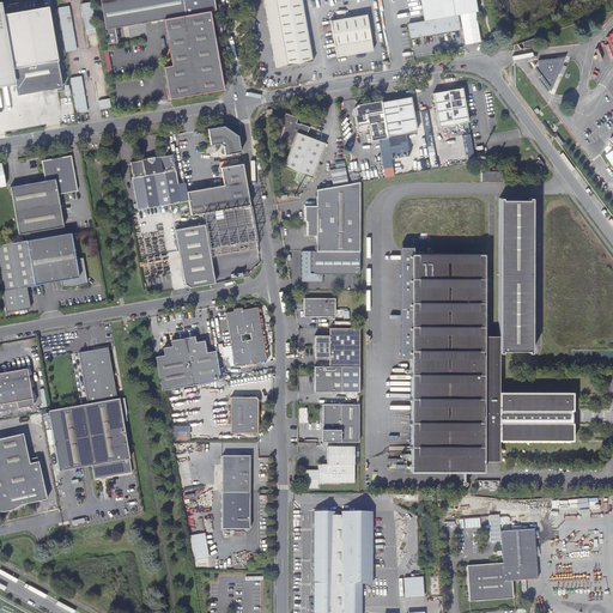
[(216,11),(213,0),(99,0),(108,44),(117,43),(115,28),(163,19),(164,19),(210,11),(213,11),(216,11)]
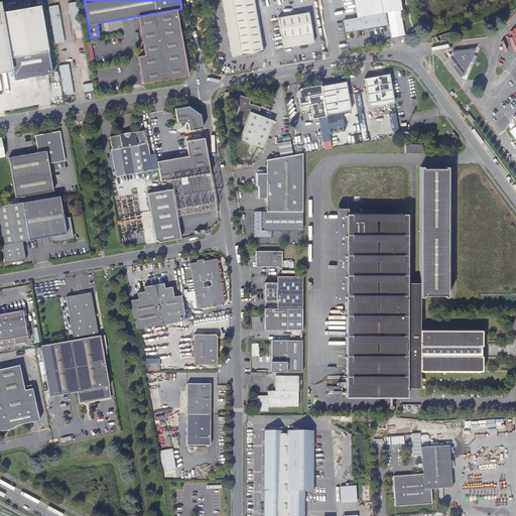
[(221,0),(232,58),(262,53),(253,0),(221,0)]
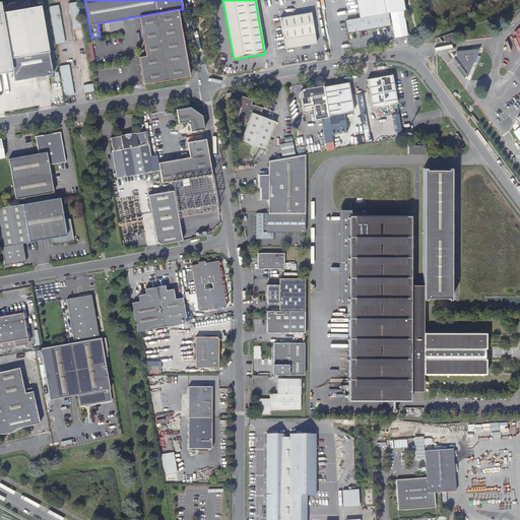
[(388,13),(405,10),(402,0),(356,0),(361,18),(346,21),(348,34),(390,25),(388,13)]
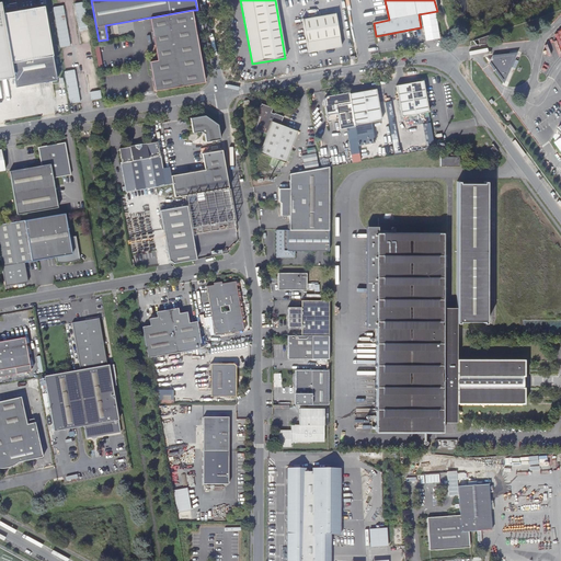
[(44,6),(2,13),(0,1),(0,78),(13,77),(15,87),(57,80),(44,6)]
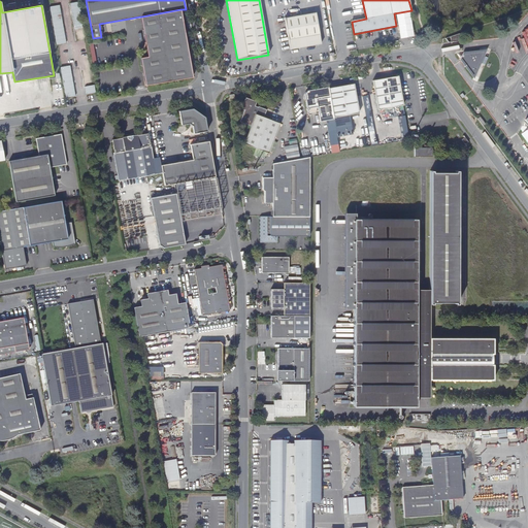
[(79,1),(70,3),(75,29),(85,27),(79,1)]
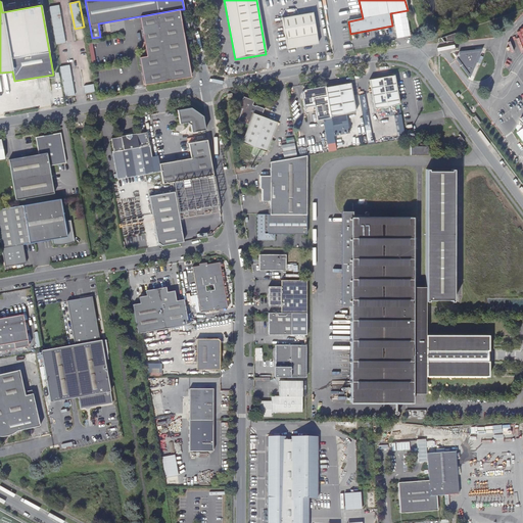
[(50,6),(56,44),(66,42),(60,4),(50,6)]
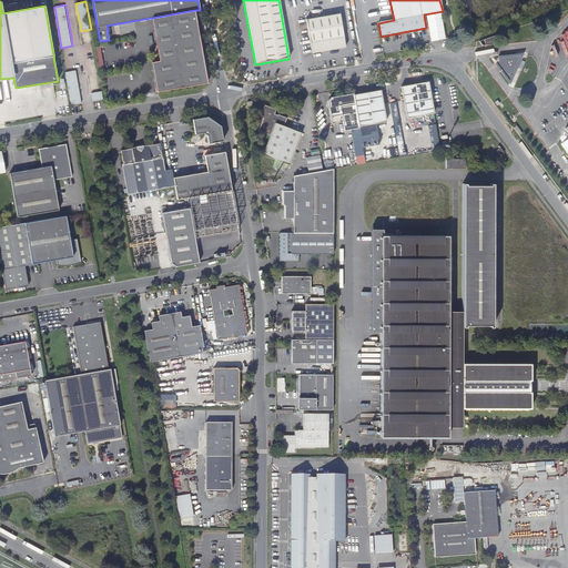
[(152,18),(156,48),(200,41),(194,10),(152,18)]
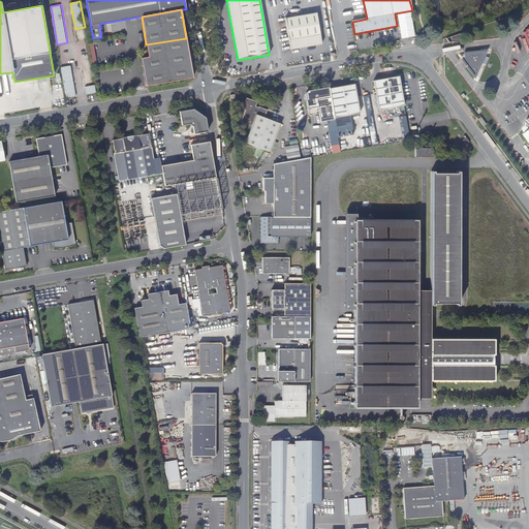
[(316,13),(285,19),(290,51),(321,45),(316,13)]
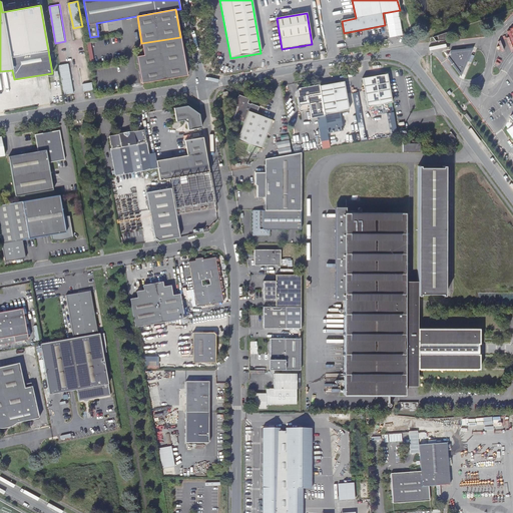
[(447,32),(433,37),(436,41),(448,40),(447,32)]
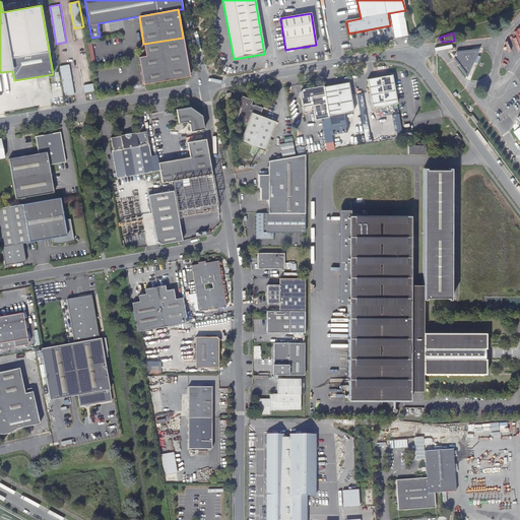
[(183,38),(143,44),(145,55),(138,57),(142,84),(189,76),(183,38)]
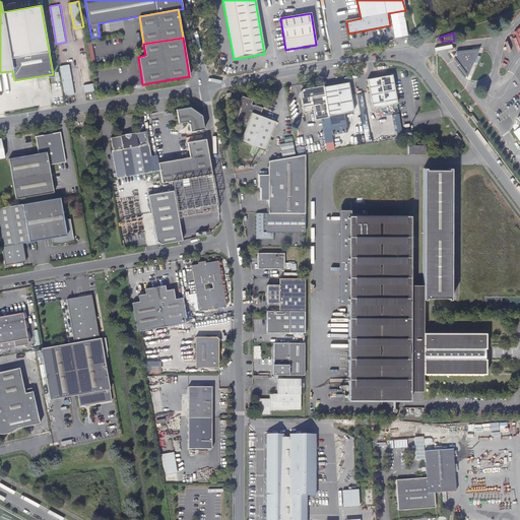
[(476,51),(452,54),(466,74),(476,51)]
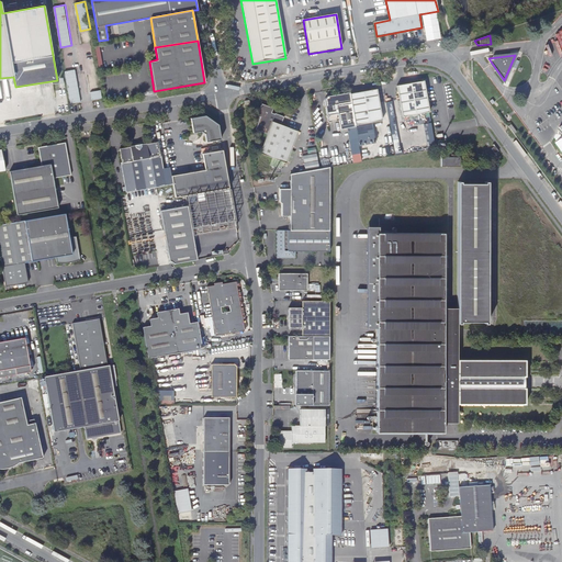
[(75,69),(65,70),(70,103),(81,101),(75,69)]
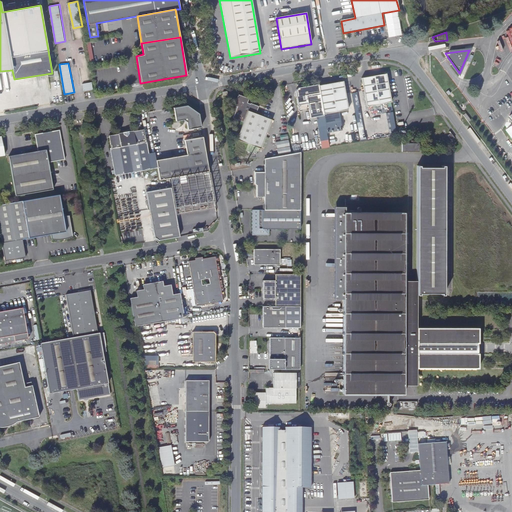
[(367,106),(391,102),(386,74),(362,78),(367,106)]
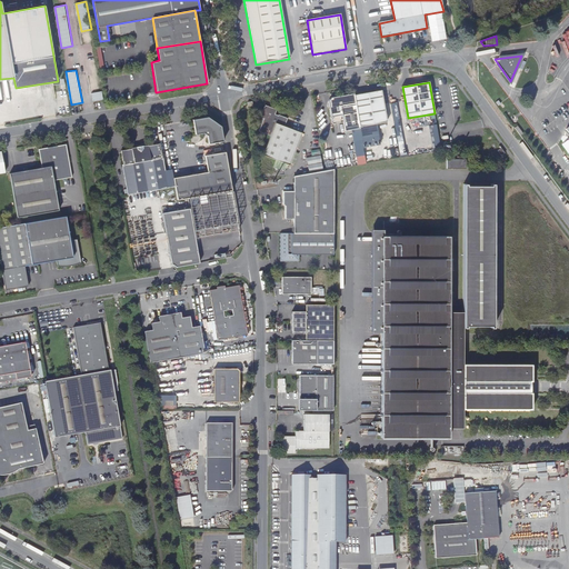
[(93,101),(103,99),(102,90),(92,92),(93,101)]
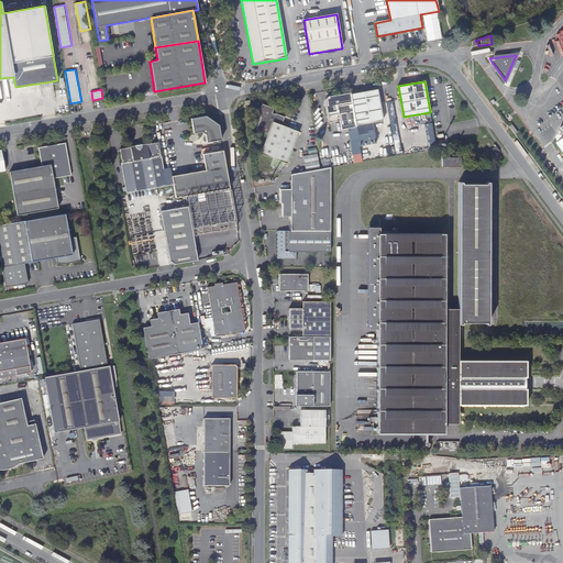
[(377,89),(351,95),(356,125),(383,121),(377,89)]
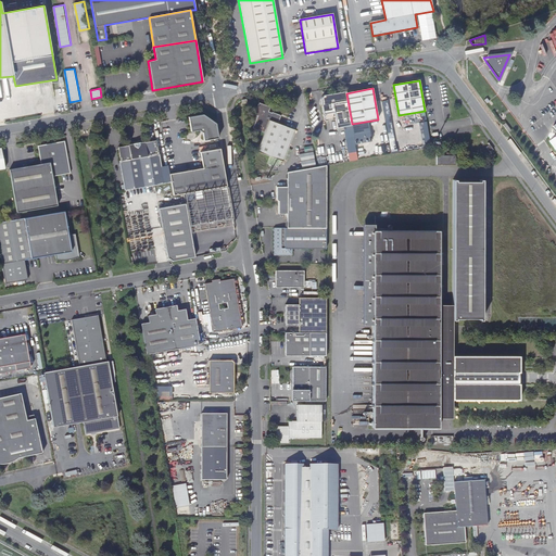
[(338,127),(352,125),(352,124),(346,93),(346,91),(324,95),(321,99),(325,121),(336,119),(338,127)]
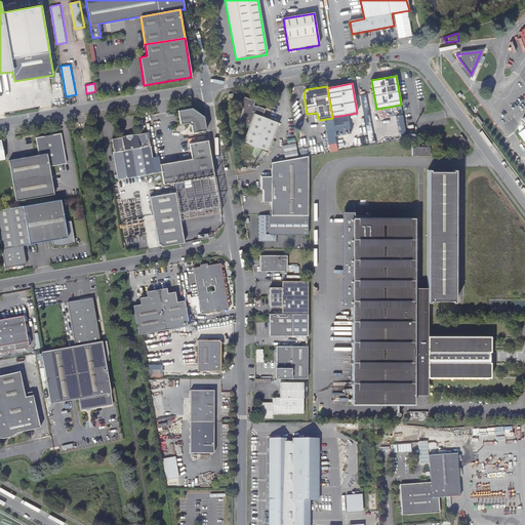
[(255,102),(245,96),(240,108),(243,110),(239,121),(250,125),(243,144),(268,153),(279,123),(263,117),(266,110),(257,107),(254,106),(255,102)]
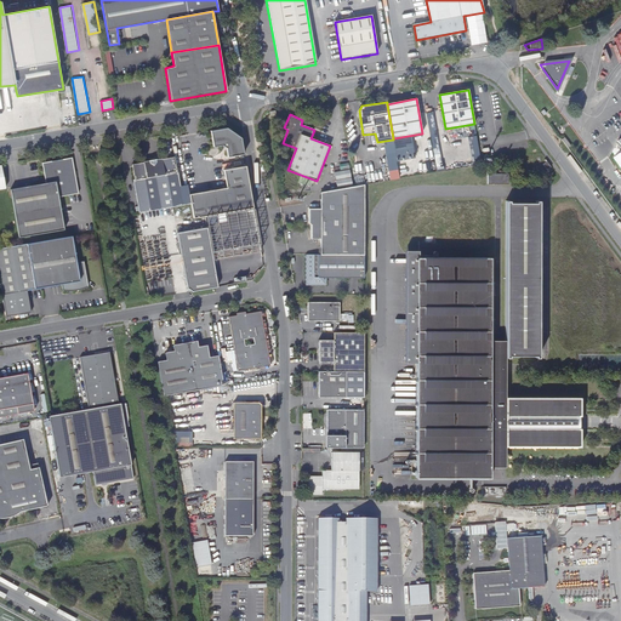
[(229,157),(244,154),(241,137),(227,127),(211,131),(214,147),(223,146),(224,146),(226,147),(227,147),(229,157)]
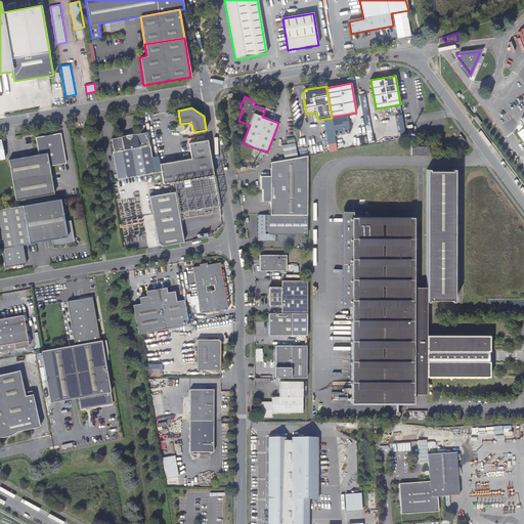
[(151,153),(147,132),(136,134),(136,132),(121,135),(122,137),(112,138),(114,151),(113,151),(117,179),(155,173),(161,172),(160,164),(159,158),(153,159),(151,153)]
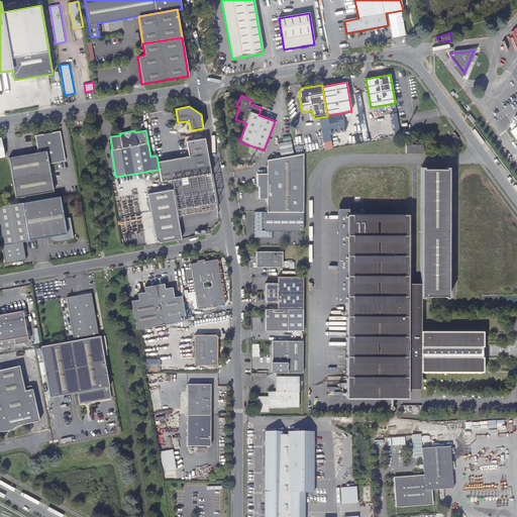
[(38,152),(9,158),(15,198),(54,192),(48,165),(66,162),(61,131),(35,136),(38,152)]
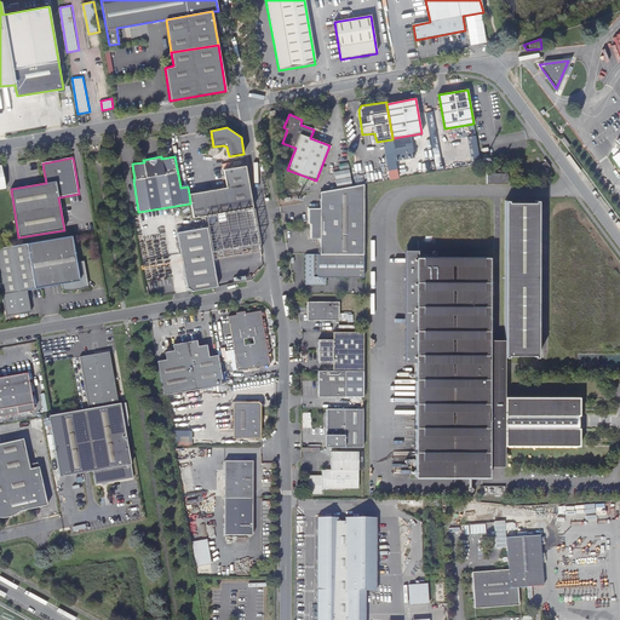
[(190,204),(193,214),(204,213),(252,205),(246,166),(224,170),(227,187),(189,194),(190,204)]
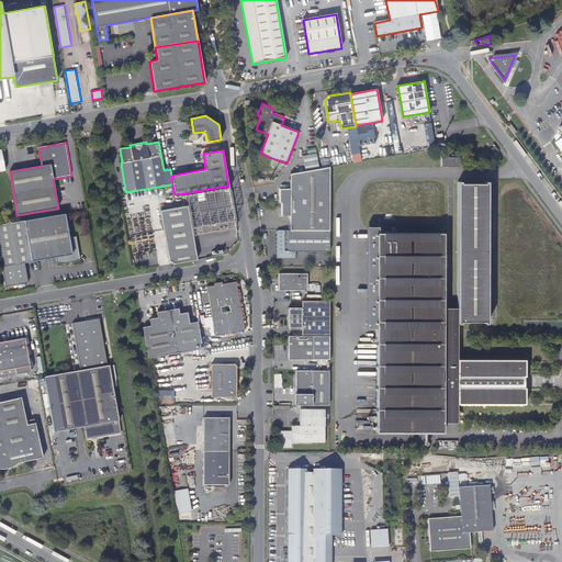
[(304,155),(305,168),(318,166),(317,153),(304,155)]
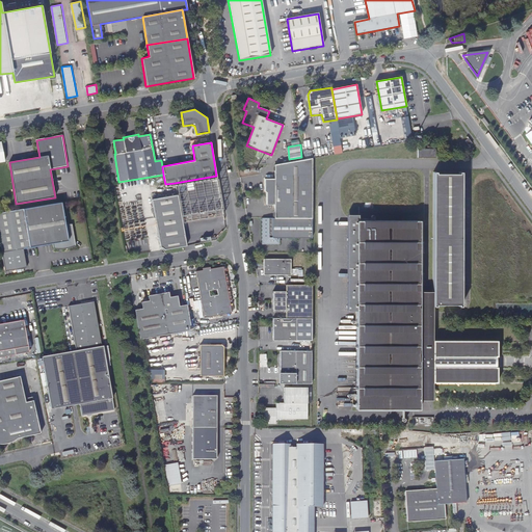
[(437,149),(420,149),(420,157),(437,157),(437,149)]
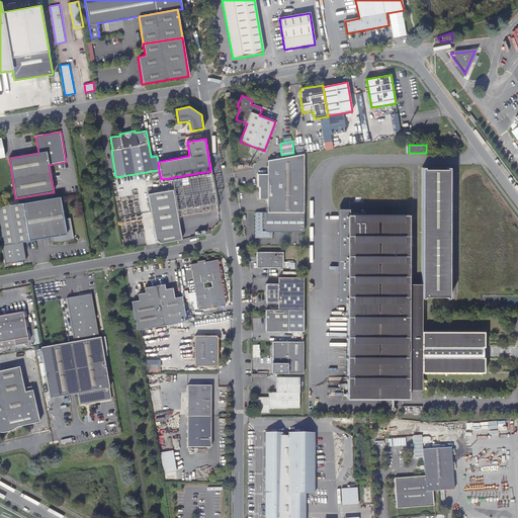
[(296,156),(268,161),(268,174),(258,174),(258,186),(260,188),(260,199),(267,199),(267,212),(304,212),(305,154),(296,156)]
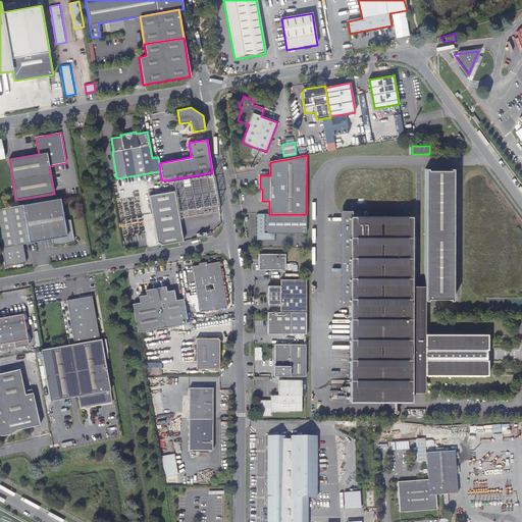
[(426,169),(425,288),(425,300),(453,301),(454,169),(426,169)]
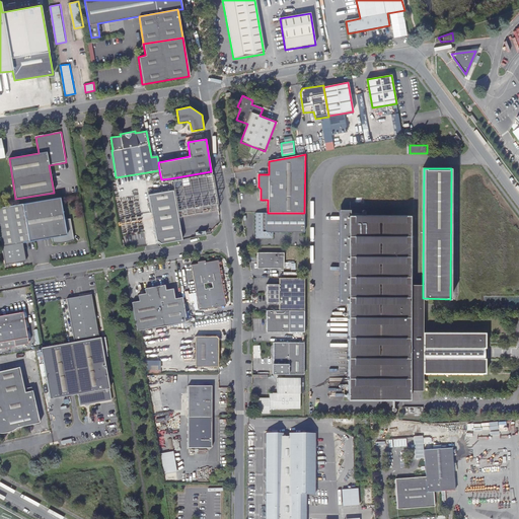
[(211,171),(170,178),(173,190),(178,217),(218,210),(211,171)]
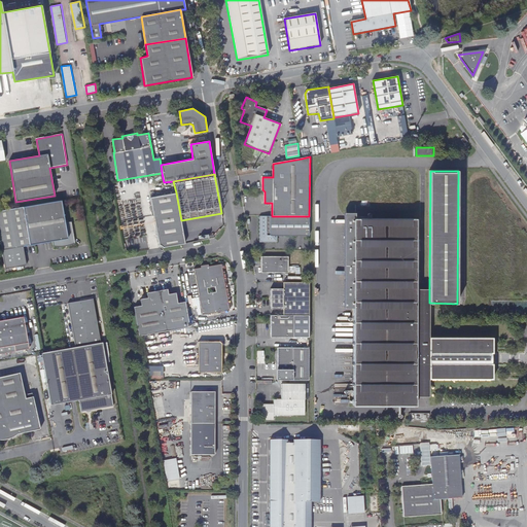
[(176,192),(150,198),(159,245),(160,245),(162,246),(163,247),(175,245),(184,244),(181,220),(176,192)]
● ● ● ●
### EXERCISE DESCRIPTION
Would you please print only the lines running from the one with "[(437,149),(420,149),(420,157),(437,157),(437,149)]" to the final line of the entries above, exactly as written and without pictures?

### ANSWER SECTION
[(437,149),(420,149),(420,157),(437,157),(437,149)]
[(296,156),(268,161),(268,174),(258,174),(258,186),(260,188),(260,199),(267,199),(267,212),(304,212),(305,154),(296,156)]
[(426,169),(425,288),(425,300),(453,301),(454,169),(426,169)]
[(211,171),(170,178),(173,190),(178,217),(218,210),(211,171)]
[(176,192),(150,198),(159,245),(160,245),(162,246),(163,247),(175,245),(184,244),(181,220),(176,192)]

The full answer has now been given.